* **Given data**
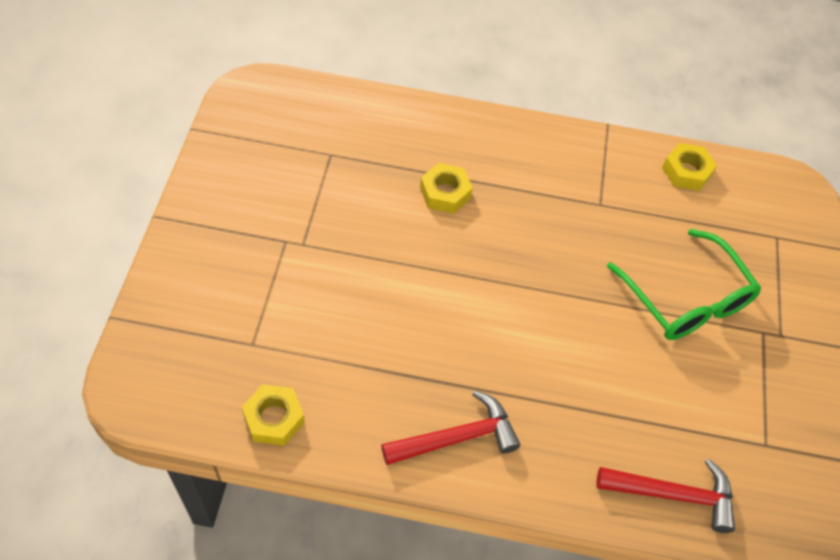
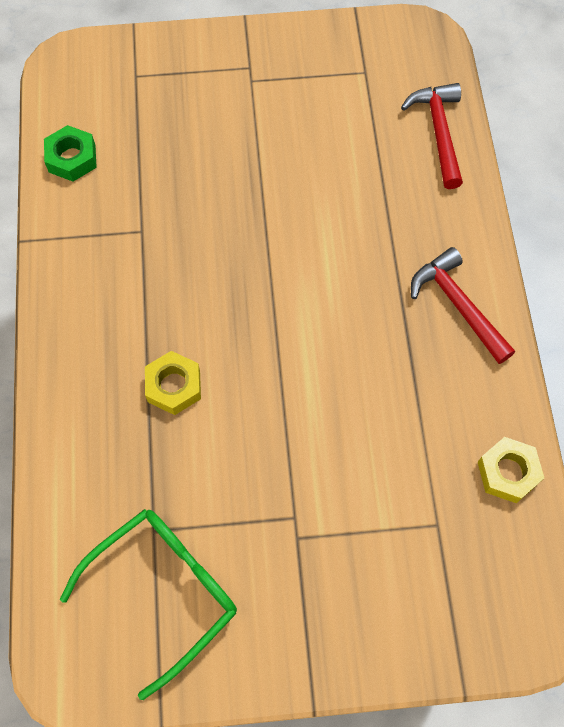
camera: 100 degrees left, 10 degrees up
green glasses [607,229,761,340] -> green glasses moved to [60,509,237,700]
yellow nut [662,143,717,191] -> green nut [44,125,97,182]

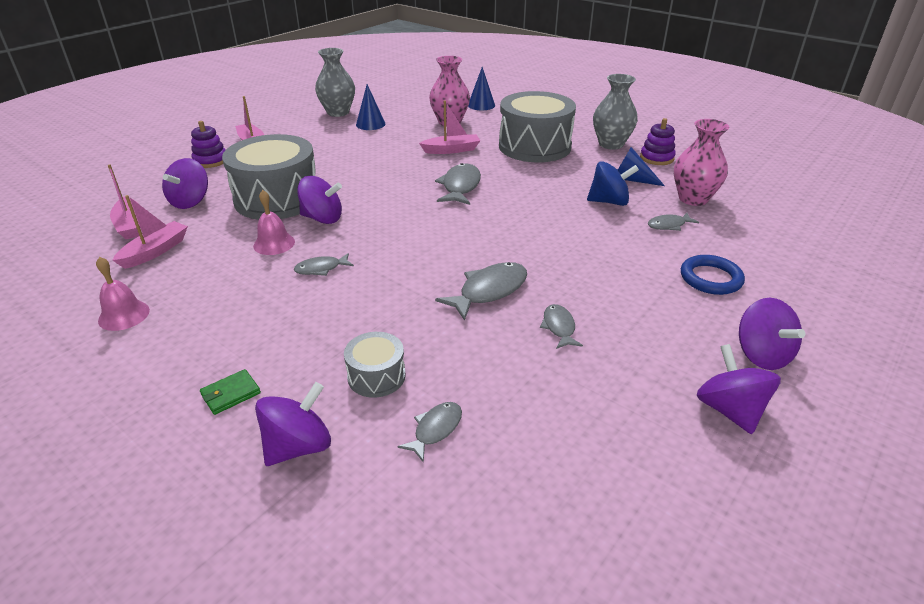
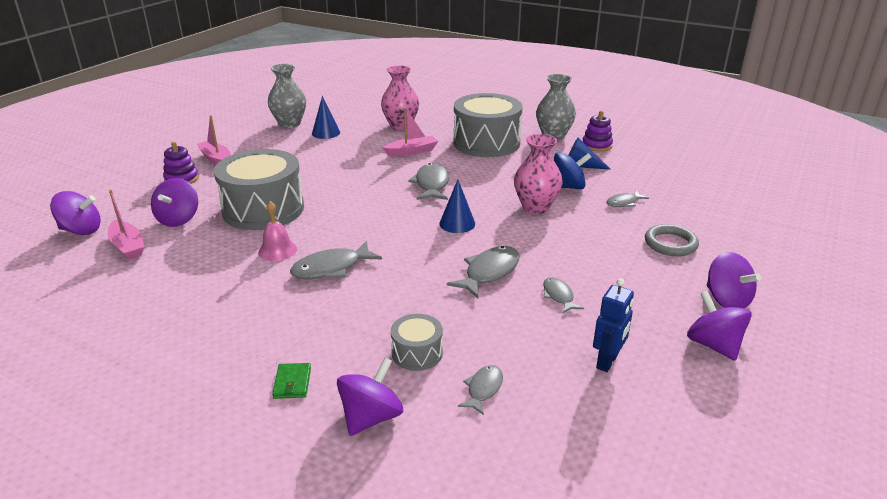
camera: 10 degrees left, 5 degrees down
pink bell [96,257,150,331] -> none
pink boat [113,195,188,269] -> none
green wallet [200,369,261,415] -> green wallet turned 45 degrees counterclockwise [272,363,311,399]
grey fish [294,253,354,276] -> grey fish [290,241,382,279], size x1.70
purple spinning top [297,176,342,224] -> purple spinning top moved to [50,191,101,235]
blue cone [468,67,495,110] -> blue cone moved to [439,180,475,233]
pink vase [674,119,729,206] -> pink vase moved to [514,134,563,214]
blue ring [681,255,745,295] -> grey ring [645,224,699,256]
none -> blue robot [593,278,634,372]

* **Your assignment**
Return, with nothing added or dropped, the line containing "blue ring [681,255,745,295]" and every line after it to the end of the listing above.

* **Answer to the exercise**
blue ring [681,255,745,295] -> grey ring [645,224,699,256]
none -> blue robot [593,278,634,372]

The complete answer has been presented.